## START THE DATA
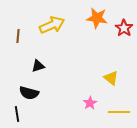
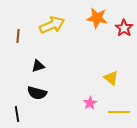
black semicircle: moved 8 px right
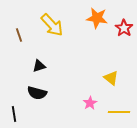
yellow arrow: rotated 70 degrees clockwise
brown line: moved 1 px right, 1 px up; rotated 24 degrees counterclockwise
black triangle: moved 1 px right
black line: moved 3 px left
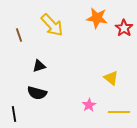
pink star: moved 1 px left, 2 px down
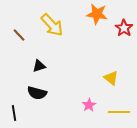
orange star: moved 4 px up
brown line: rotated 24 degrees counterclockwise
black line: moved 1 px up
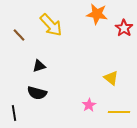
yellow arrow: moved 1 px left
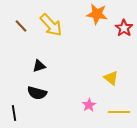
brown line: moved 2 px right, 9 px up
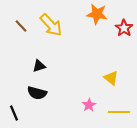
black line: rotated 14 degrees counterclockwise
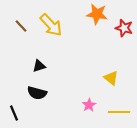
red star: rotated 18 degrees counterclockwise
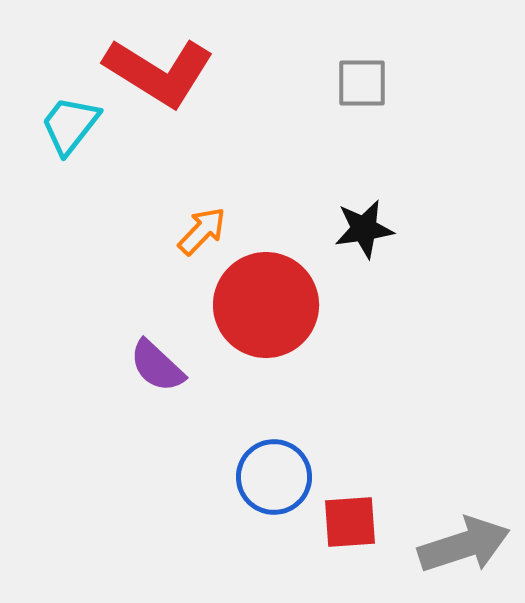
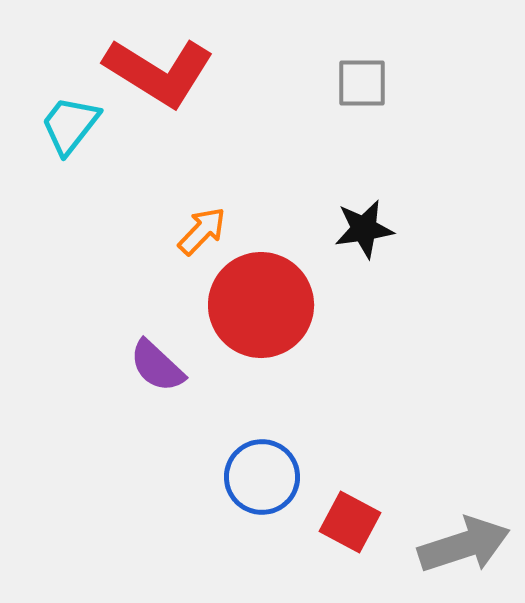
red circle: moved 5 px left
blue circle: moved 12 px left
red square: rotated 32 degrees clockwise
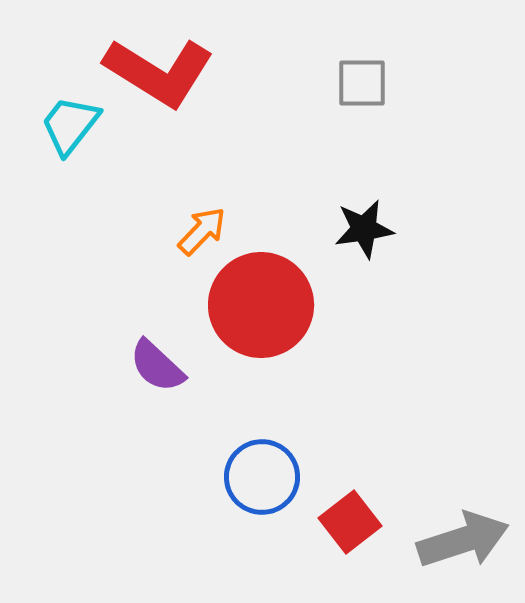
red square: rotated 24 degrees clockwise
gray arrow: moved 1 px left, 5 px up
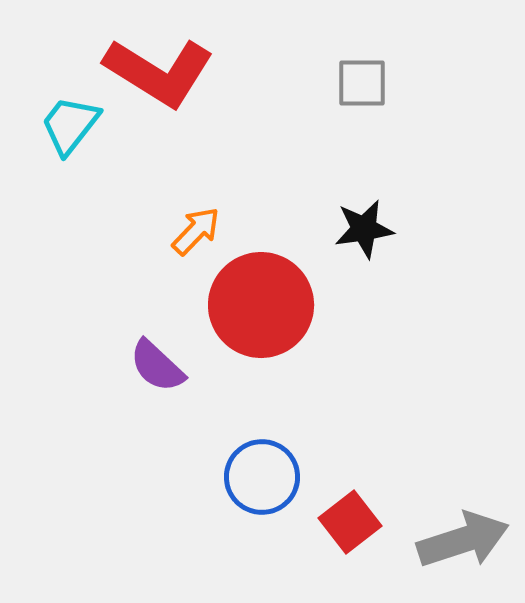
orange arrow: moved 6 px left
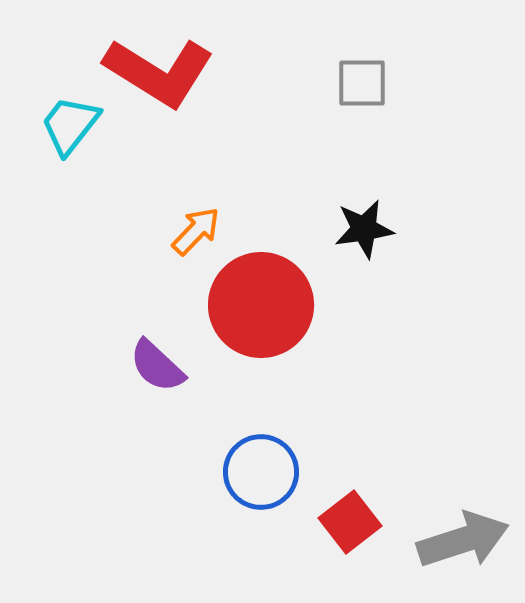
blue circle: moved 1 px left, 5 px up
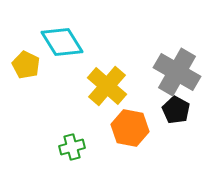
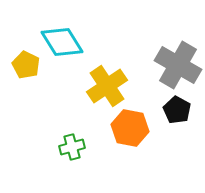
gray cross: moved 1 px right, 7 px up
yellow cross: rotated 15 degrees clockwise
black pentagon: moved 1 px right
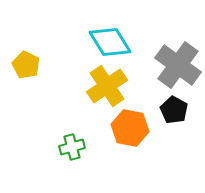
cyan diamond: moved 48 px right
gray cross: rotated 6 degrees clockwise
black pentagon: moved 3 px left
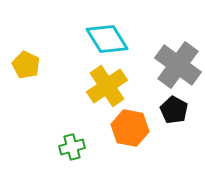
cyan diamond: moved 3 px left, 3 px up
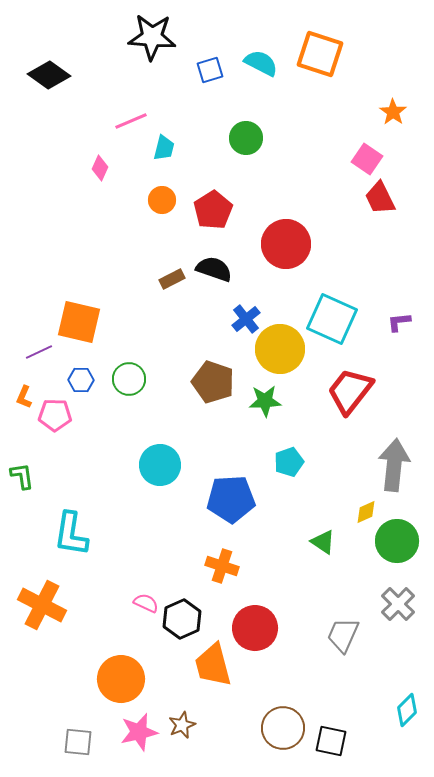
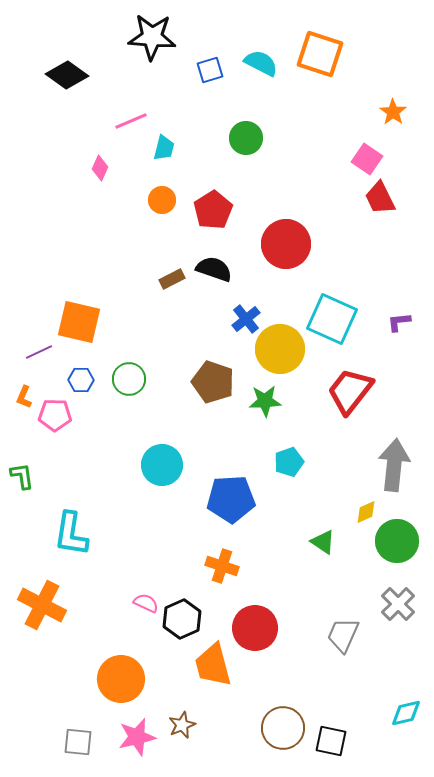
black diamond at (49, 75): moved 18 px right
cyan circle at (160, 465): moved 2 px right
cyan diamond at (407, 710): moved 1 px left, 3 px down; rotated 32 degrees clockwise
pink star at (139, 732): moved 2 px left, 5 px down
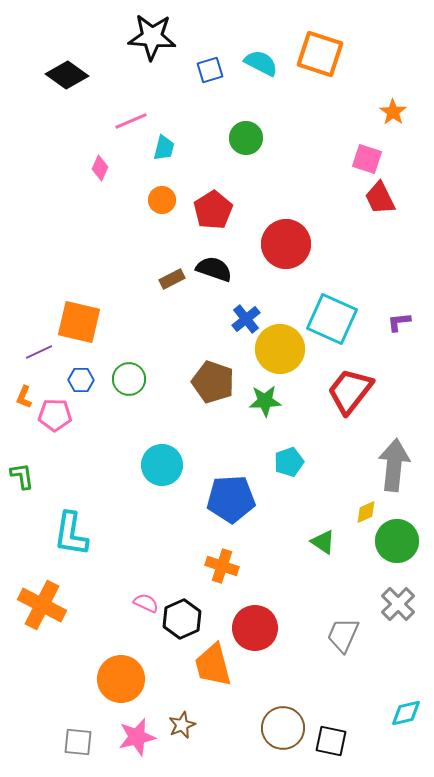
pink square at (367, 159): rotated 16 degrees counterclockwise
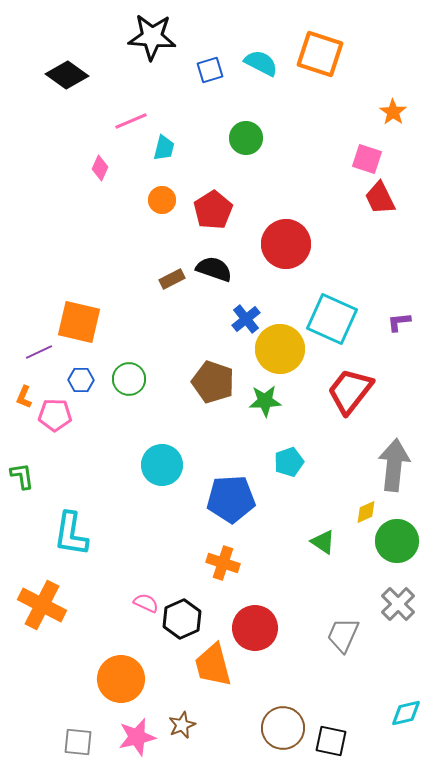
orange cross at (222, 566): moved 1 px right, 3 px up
## END THE DATA
[GIVEN REQUEST]
Can you render the text lines of all the records above as a JSON list of strings, one string per line, with blank lines dropped and the picture lines left out?

[FINISHED TASK]
[
  "black semicircle: moved 8 px right",
  "yellow arrow: rotated 70 degrees clockwise",
  "brown line: moved 1 px right, 1 px up; rotated 24 degrees counterclockwise",
  "black triangle: moved 1 px right",
  "black line: moved 3 px left",
  "pink star: moved 1 px left, 2 px down",
  "orange star: moved 4 px up",
  "brown line: rotated 24 degrees counterclockwise",
  "black line: moved 1 px up",
  "yellow arrow: moved 1 px left",
  "brown line: moved 2 px right, 9 px up",
  "black line: rotated 14 degrees counterclockwise",
  "red star: rotated 18 degrees counterclockwise",
  "red circle: moved 5 px left",
  "blue circle: moved 12 px left",
  "red square: rotated 32 degrees clockwise",
  "red square: rotated 24 degrees clockwise",
  "gray arrow: moved 1 px left, 5 px up",
  "orange arrow: moved 6 px left",
  "blue circle: moved 1 px left, 5 px up",
  "gray cross: moved 1 px right, 7 px up",
  "yellow cross: rotated 15 degrees clockwise",
  "black pentagon: moved 1 px right",
  "cyan diamond: moved 48 px right",
  "gray cross: rotated 6 degrees clockwise",
  "black pentagon: moved 3 px left",
  "cyan diamond: moved 3 px left, 3 px up",
  "black diamond at (49, 75): moved 18 px right",
  "cyan circle at (160, 465): moved 2 px right",
  "cyan diamond at (407, 710): moved 1 px left, 3 px down; rotated 32 degrees clockwise",
  "pink star at (139, 732): moved 2 px left, 5 px down",
  "pink square at (367, 159): rotated 16 degrees counterclockwise",
  "orange cross at (222, 566): moved 1 px right, 3 px up"
]